Saved entries:
::::::

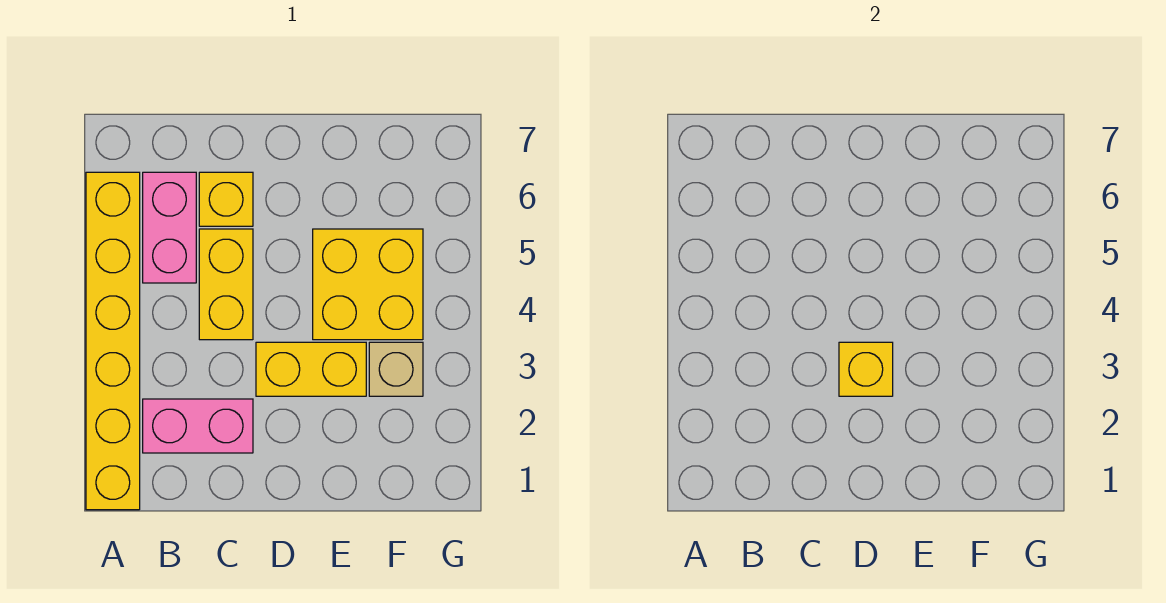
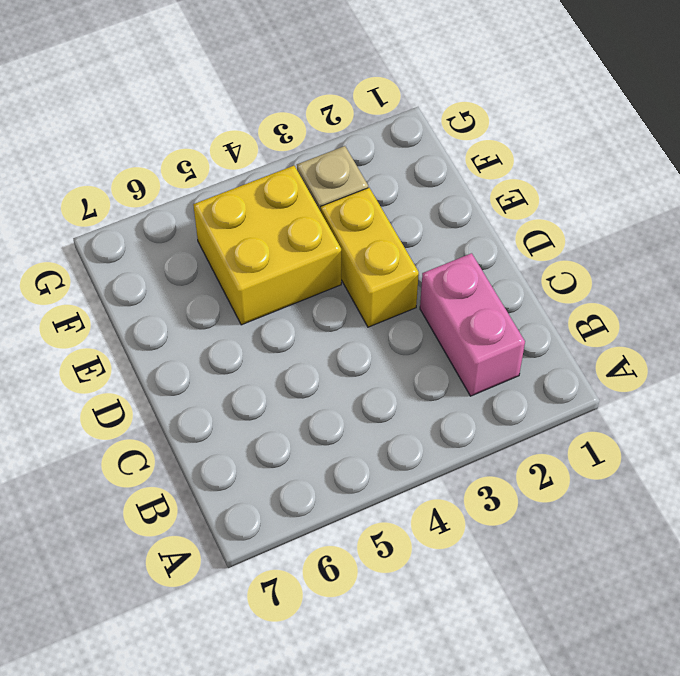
none -> yellow brick A1:A6 level 1
none -> pink brick B5:B6 level 1

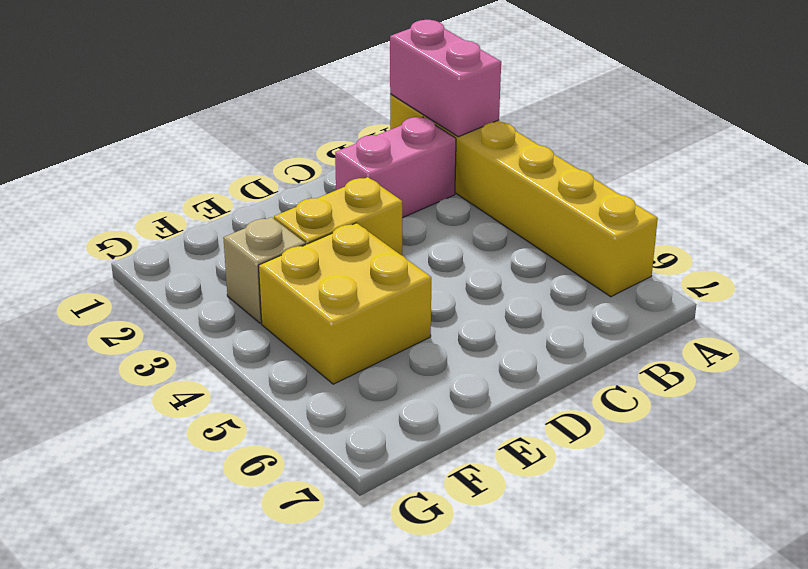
pink brick A1:A2 level 2 -> pink brick B5:B6 level 1
none -> yellow brick C4:C5 level 1
none -> yellow brick C6 level 1

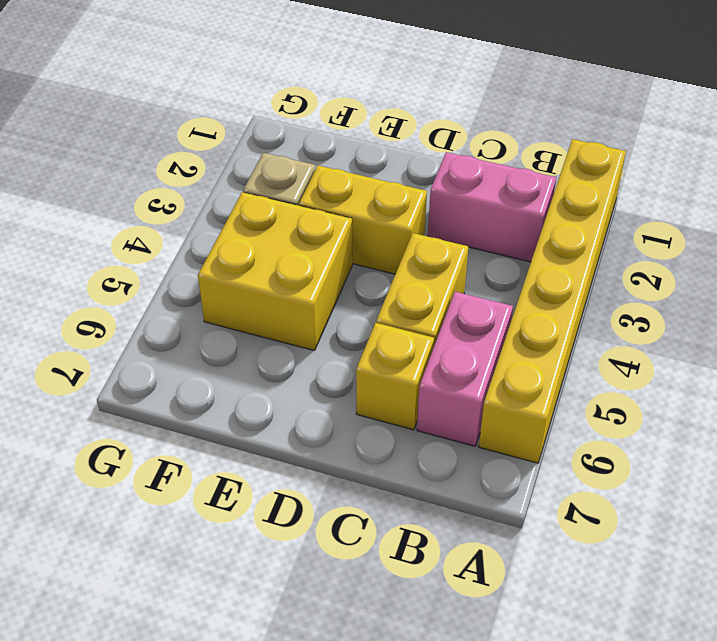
none -> yellow brick D3 level 2

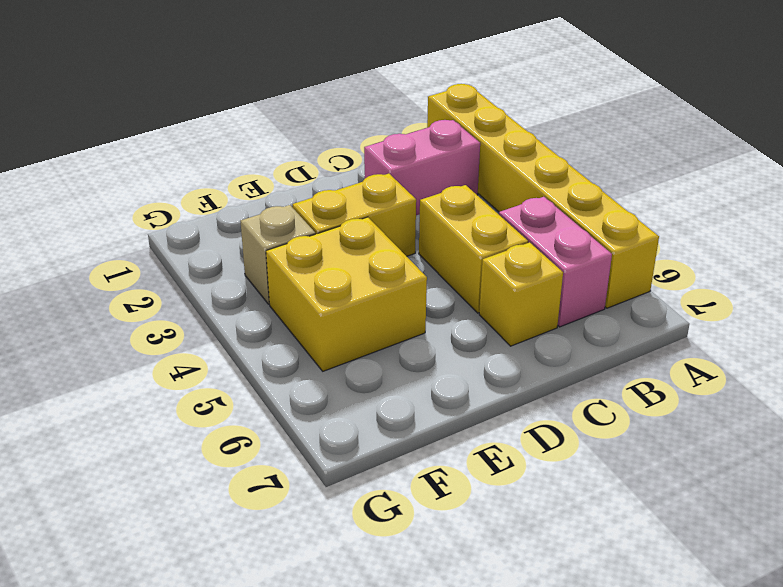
none -> yellow brick D3 level 2

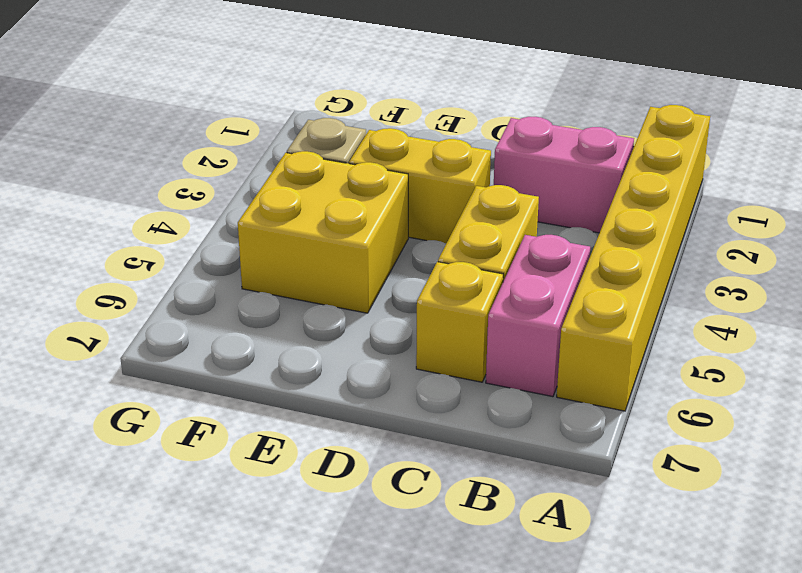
none -> yellow brick D3 level 2

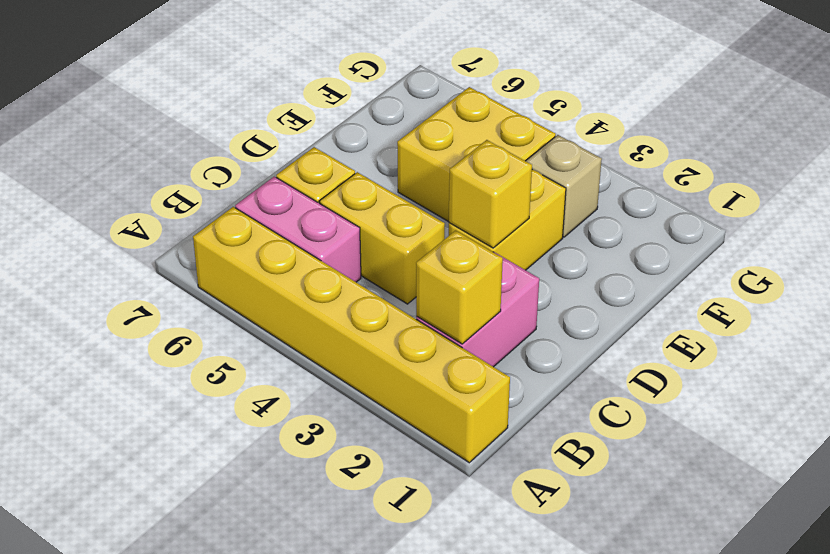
yellow brick B2 level 2 -> none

::::::

EXERCISE AIM: The records shown above are to be repeated exactly, with the pictures left out.

ANSWER SPACE:
none -> yellow brick A1:A6 level 1
none -> pink brick B5:B6 level 1

pink brick A1:A2 level 2 -> pink brick B5:B6 level 1
none -> yellow brick C4:C5 level 1
none -> yellow brick C6 level 1

none -> yellow brick D3 level 2

none -> yellow brick D3 level 2

none -> yellow brick D3 level 2

yellow brick B2 level 2 -> none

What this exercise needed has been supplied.